Extracted material start

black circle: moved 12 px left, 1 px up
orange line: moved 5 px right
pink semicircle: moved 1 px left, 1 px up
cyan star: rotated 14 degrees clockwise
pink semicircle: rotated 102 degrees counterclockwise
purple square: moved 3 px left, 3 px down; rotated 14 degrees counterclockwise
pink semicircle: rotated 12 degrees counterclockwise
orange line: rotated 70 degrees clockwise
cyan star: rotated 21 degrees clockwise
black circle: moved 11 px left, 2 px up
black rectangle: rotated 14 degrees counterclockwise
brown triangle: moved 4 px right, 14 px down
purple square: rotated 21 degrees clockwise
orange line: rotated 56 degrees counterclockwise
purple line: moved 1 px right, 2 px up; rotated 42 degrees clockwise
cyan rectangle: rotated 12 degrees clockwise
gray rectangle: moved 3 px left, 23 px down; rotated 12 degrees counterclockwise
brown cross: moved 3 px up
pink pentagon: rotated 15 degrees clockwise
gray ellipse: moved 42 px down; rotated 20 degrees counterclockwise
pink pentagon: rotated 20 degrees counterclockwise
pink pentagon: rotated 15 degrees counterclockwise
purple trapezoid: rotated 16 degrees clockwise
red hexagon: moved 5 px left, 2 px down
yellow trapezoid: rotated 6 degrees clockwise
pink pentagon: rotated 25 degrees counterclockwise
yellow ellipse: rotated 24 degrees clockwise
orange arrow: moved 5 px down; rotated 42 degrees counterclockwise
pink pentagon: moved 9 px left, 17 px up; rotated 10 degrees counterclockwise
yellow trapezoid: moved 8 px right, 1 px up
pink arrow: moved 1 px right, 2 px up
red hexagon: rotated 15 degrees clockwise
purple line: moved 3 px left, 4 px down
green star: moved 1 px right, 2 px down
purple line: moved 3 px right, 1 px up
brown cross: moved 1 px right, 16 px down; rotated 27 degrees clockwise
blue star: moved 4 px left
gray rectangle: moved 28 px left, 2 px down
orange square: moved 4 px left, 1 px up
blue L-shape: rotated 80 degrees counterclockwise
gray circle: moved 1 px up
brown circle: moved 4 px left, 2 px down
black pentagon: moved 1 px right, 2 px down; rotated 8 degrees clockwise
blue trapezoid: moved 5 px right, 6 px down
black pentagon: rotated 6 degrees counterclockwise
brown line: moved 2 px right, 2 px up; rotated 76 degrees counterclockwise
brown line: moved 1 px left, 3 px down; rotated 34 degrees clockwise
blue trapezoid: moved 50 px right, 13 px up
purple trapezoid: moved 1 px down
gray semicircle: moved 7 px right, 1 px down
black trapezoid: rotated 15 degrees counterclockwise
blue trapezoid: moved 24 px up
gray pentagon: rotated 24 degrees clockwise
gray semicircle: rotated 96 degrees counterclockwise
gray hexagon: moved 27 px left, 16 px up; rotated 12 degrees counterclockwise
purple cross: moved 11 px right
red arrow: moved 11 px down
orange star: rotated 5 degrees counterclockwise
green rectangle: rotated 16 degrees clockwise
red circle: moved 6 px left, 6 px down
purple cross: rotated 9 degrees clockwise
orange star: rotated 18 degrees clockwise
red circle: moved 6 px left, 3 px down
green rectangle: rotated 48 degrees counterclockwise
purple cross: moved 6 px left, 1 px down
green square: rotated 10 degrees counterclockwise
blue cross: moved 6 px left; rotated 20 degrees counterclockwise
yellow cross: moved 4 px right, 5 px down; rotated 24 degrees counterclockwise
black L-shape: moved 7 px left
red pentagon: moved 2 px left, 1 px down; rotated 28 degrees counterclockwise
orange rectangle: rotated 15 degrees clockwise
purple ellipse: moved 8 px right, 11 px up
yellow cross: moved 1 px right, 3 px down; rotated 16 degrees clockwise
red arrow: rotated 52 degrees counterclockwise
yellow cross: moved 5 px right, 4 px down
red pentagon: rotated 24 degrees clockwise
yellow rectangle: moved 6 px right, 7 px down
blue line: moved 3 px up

Extracted material end

**Aim:**
Reproduce the material above, substituting "anticlockwise" for every occurrence of "counterclockwise" and leaving all other text unchanged.

**Solution below:**
black circle: moved 12 px left, 1 px up
orange line: moved 5 px right
pink semicircle: moved 1 px left, 1 px up
cyan star: rotated 14 degrees clockwise
pink semicircle: rotated 102 degrees anticlockwise
purple square: moved 3 px left, 3 px down; rotated 14 degrees anticlockwise
pink semicircle: rotated 12 degrees anticlockwise
orange line: rotated 70 degrees clockwise
cyan star: rotated 21 degrees clockwise
black circle: moved 11 px left, 2 px up
black rectangle: rotated 14 degrees anticlockwise
brown triangle: moved 4 px right, 14 px down
purple square: rotated 21 degrees clockwise
orange line: rotated 56 degrees anticlockwise
purple line: moved 1 px right, 2 px up; rotated 42 degrees clockwise
cyan rectangle: rotated 12 degrees clockwise
gray rectangle: moved 3 px left, 23 px down; rotated 12 degrees anticlockwise
brown cross: moved 3 px up
pink pentagon: rotated 15 degrees clockwise
gray ellipse: moved 42 px down; rotated 20 degrees anticlockwise
pink pentagon: rotated 20 degrees anticlockwise
pink pentagon: rotated 15 degrees anticlockwise
purple trapezoid: rotated 16 degrees clockwise
red hexagon: moved 5 px left, 2 px down
yellow trapezoid: rotated 6 degrees clockwise
pink pentagon: rotated 25 degrees anticlockwise
yellow ellipse: rotated 24 degrees clockwise
orange arrow: moved 5 px down; rotated 42 degrees anticlockwise
pink pentagon: moved 9 px left, 17 px up; rotated 10 degrees anticlockwise
yellow trapezoid: moved 8 px right, 1 px up
pink arrow: moved 1 px right, 2 px up
red hexagon: rotated 15 degrees clockwise
purple line: moved 3 px left, 4 px down
green star: moved 1 px right, 2 px down
purple line: moved 3 px right, 1 px up
brown cross: moved 1 px right, 16 px down; rotated 27 degrees clockwise
blue star: moved 4 px left
gray rectangle: moved 28 px left, 2 px down
orange square: moved 4 px left, 1 px up
blue L-shape: rotated 80 degrees anticlockwise
gray circle: moved 1 px up
brown circle: moved 4 px left, 2 px down
black pentagon: moved 1 px right, 2 px down; rotated 8 degrees clockwise
blue trapezoid: moved 5 px right, 6 px down
black pentagon: rotated 6 degrees anticlockwise
brown line: moved 2 px right, 2 px up; rotated 76 degrees anticlockwise
brown line: moved 1 px left, 3 px down; rotated 34 degrees clockwise
blue trapezoid: moved 50 px right, 13 px up
purple trapezoid: moved 1 px down
gray semicircle: moved 7 px right, 1 px down
black trapezoid: rotated 15 degrees anticlockwise
blue trapezoid: moved 24 px up
gray pentagon: rotated 24 degrees clockwise
gray semicircle: rotated 96 degrees anticlockwise
gray hexagon: moved 27 px left, 16 px up; rotated 12 degrees anticlockwise
purple cross: moved 11 px right
red arrow: moved 11 px down
orange star: rotated 5 degrees anticlockwise
green rectangle: rotated 16 degrees clockwise
red circle: moved 6 px left, 6 px down
purple cross: rotated 9 degrees clockwise
orange star: rotated 18 degrees clockwise
red circle: moved 6 px left, 3 px down
green rectangle: rotated 48 degrees anticlockwise
purple cross: moved 6 px left, 1 px down
green square: rotated 10 degrees anticlockwise
blue cross: moved 6 px left; rotated 20 degrees anticlockwise
yellow cross: moved 4 px right, 5 px down; rotated 24 degrees anticlockwise
black L-shape: moved 7 px left
red pentagon: moved 2 px left, 1 px down; rotated 28 degrees anticlockwise
orange rectangle: rotated 15 degrees clockwise
purple ellipse: moved 8 px right, 11 px up
yellow cross: moved 1 px right, 3 px down; rotated 16 degrees clockwise
red arrow: rotated 52 degrees anticlockwise
yellow cross: moved 5 px right, 4 px down
red pentagon: rotated 24 degrees clockwise
yellow rectangle: moved 6 px right, 7 px down
blue line: moved 3 px up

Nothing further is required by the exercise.